## Directions
The answer must be a word-for-word copy of the records below, with every picture left out.

- - -

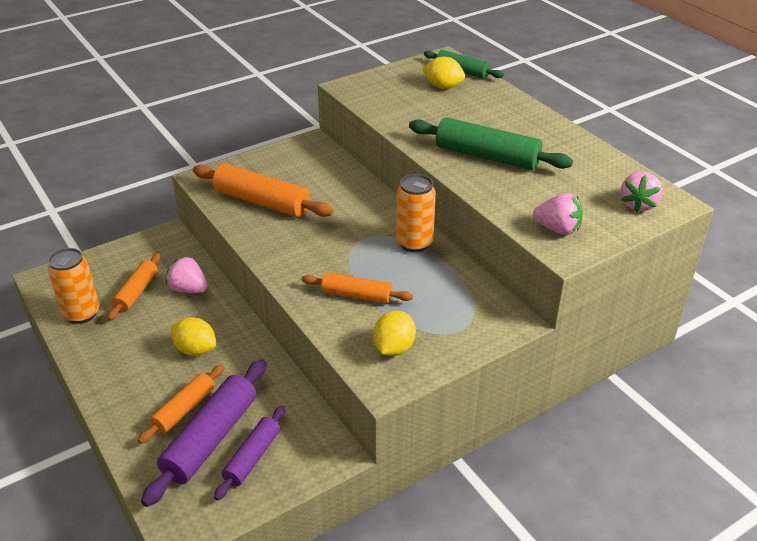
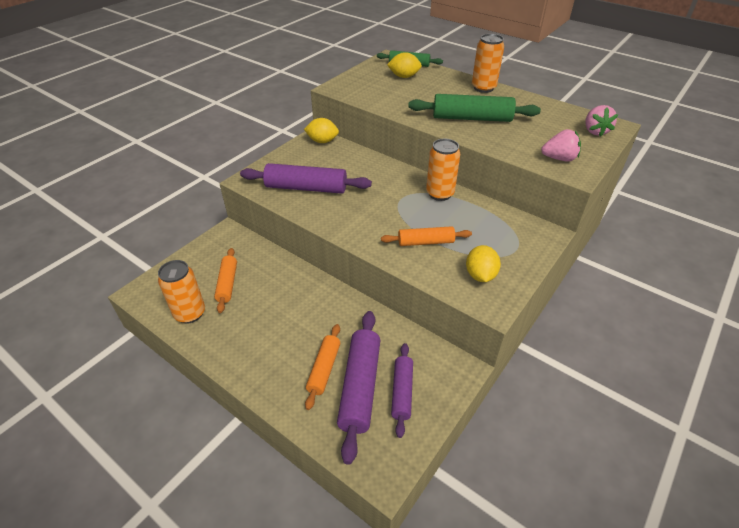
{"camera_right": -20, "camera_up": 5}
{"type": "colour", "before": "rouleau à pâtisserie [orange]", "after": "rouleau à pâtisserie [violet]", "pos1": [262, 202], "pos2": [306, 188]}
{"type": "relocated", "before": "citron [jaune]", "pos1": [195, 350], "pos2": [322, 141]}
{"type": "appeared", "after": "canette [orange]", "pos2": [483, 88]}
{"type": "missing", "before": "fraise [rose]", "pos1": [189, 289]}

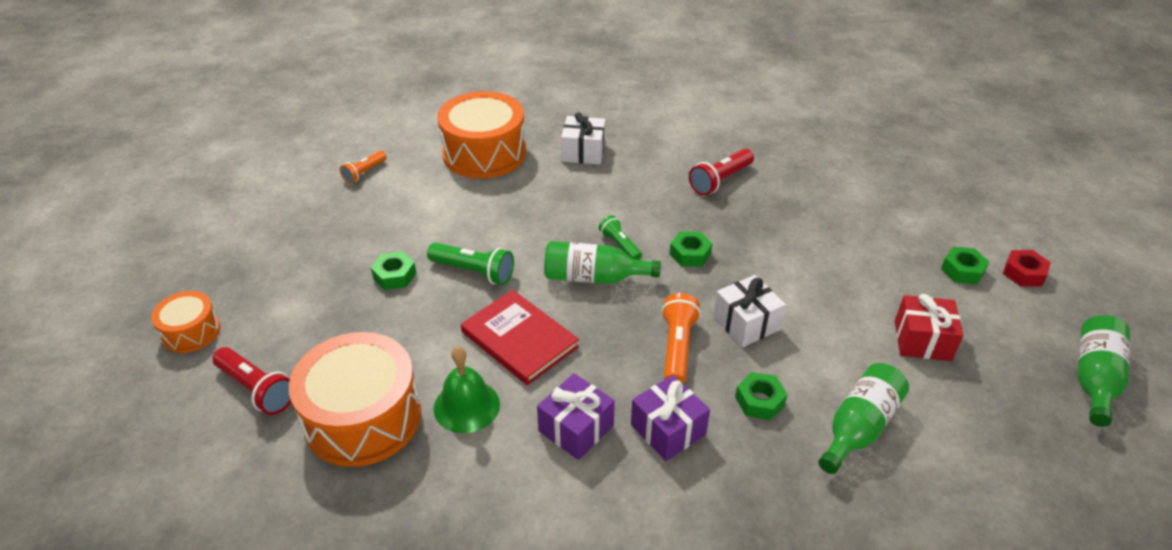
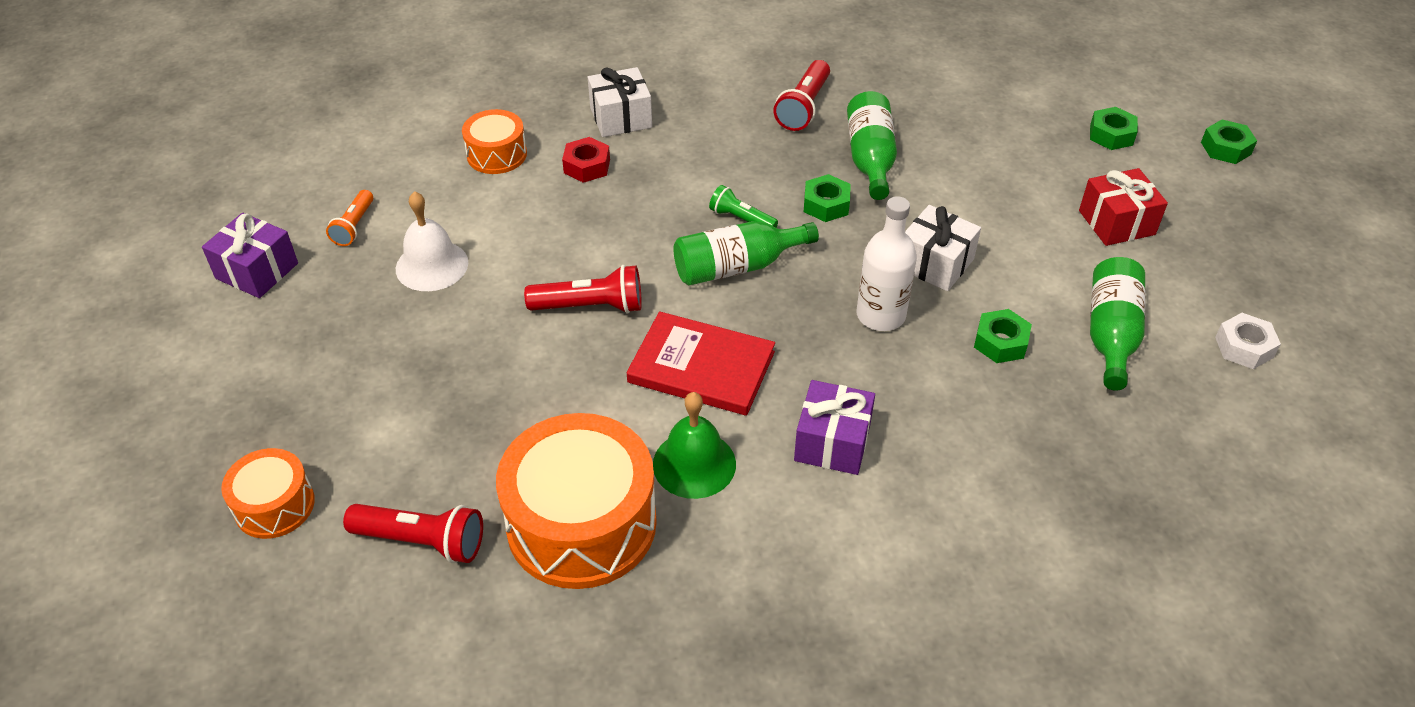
{"camera_right": -25, "camera_up": 5}
{"type": "relocated", "before": "cadeau [violet]", "pos1": [668, 429], "pos2": [257, 271]}
{"type": "appeared", "after": "cloche [blanc]", "pos2": [432, 265]}
{"type": "size", "before": "tambour [orange]", "pos1": [484, 153], "pos2": [497, 154], "scale": 0.53}
{"type": "colour", "before": "lampe de poche [vert]", "after": "lampe de poche [rouge]", "pos1": [474, 272], "pos2": [591, 306]}
{"type": "relocated", "before": "écrou [rouge]", "pos1": [1023, 273], "pos2": [587, 166]}
{"type": "relocated", "before": "bouteille [vert]", "pos1": [1094, 379], "pos2": [870, 159]}
{"type": "exchanged", "before": "lampe de poche [orange]", "after": "bouteille [blanc]", "pos1": [677, 348], "pos2": [880, 315]}
{"type": "relocated", "before": "écrou [vert]", "pos1": [395, 276], "pos2": [1226, 148]}
{"type": "appeared", "after": "écrou [blanc]", "pos2": [1244, 347]}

- - -

## Result
{"camera_right": -20, "camera_up": 5}
{"type": "colour", "before": "rouleau à pâtisserie [orange]", "after": "rouleau à pâtisserie [violet]", "pos1": [262, 202], "pos2": [306, 188]}
{"type": "relocated", "before": "citron [jaune]", "pos1": [195, 350], "pos2": [322, 141]}
{"type": "appeared", "after": "canette [orange]", "pos2": [483, 88]}
{"type": "missing", "before": "fraise [rose]", "pos1": [189, 289]}

{"camera_right": -25, "camera_up": 5}
{"type": "relocated", "before": "cadeau [violet]", "pos1": [668, 429], "pos2": [257, 271]}
{"type": "appeared", "after": "cloche [blanc]", "pos2": [432, 265]}
{"type": "size", "before": "tambour [orange]", "pos1": [484, 153], "pos2": [497, 154], "scale": 0.53}
{"type": "colour", "before": "lampe de poche [vert]", "after": "lampe de poche [rouge]", "pos1": [474, 272], "pos2": [591, 306]}
{"type": "relocated", "before": "écrou [rouge]", "pos1": [1023, 273], "pos2": [587, 166]}
{"type": "relocated", "before": "bouteille [vert]", "pos1": [1094, 379], "pos2": [870, 159]}
{"type": "exchanged", "before": "lampe de poche [orange]", "after": "bouteille [blanc]", "pos1": [677, 348], "pos2": [880, 315]}
{"type": "relocated", "before": "écrou [vert]", "pos1": [395, 276], "pos2": [1226, 148]}
{"type": "appeared", "after": "écrou [blanc]", "pos2": [1244, 347]}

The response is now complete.